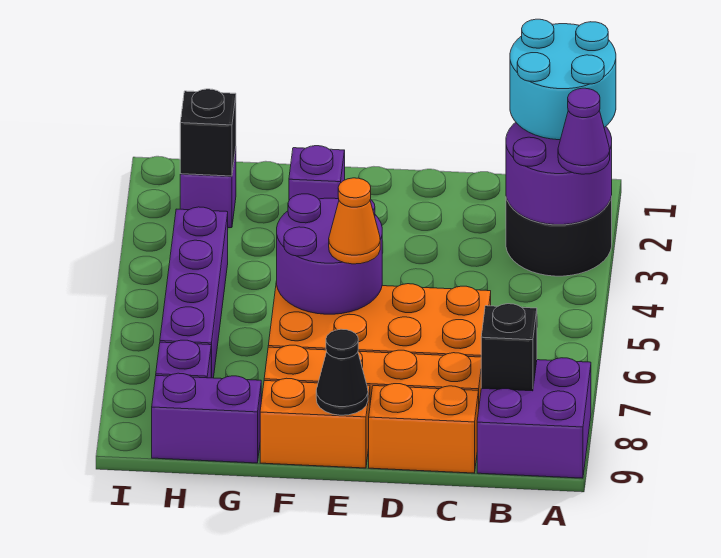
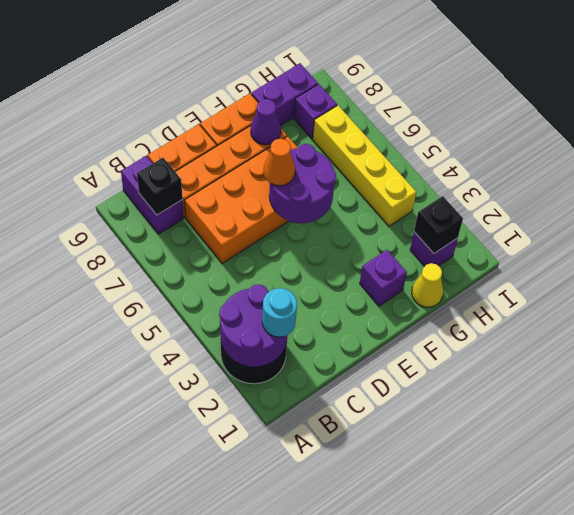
cyan 2x2 round brick [510,19,616,140] -> cyan 1x1 round brick [262,288,297,337]
purple 1x1 cone [558,88,610,174] -> purple 1x1 cone moved to [251,99,281,145]
purple 2x2 brick [477,358,591,478] -> purple 1x2 brick [121,156,184,234]
black 1x1 cone [316,329,368,415] -> none
none -> yellow 1x1 cone [412,263,443,307]
purple 1x4 brick [160,207,228,378] -> yellow 1x4 brick [313,106,416,226]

• • • • •

Your output should start at the line containing "black 1x1 cone [316,329,368,415] -> none" and stop at the last line of the material, copied exactly, with nothing else.

Expected answer
black 1x1 cone [316,329,368,415] -> none
none -> yellow 1x1 cone [412,263,443,307]
purple 1x4 brick [160,207,228,378] -> yellow 1x4 brick [313,106,416,226]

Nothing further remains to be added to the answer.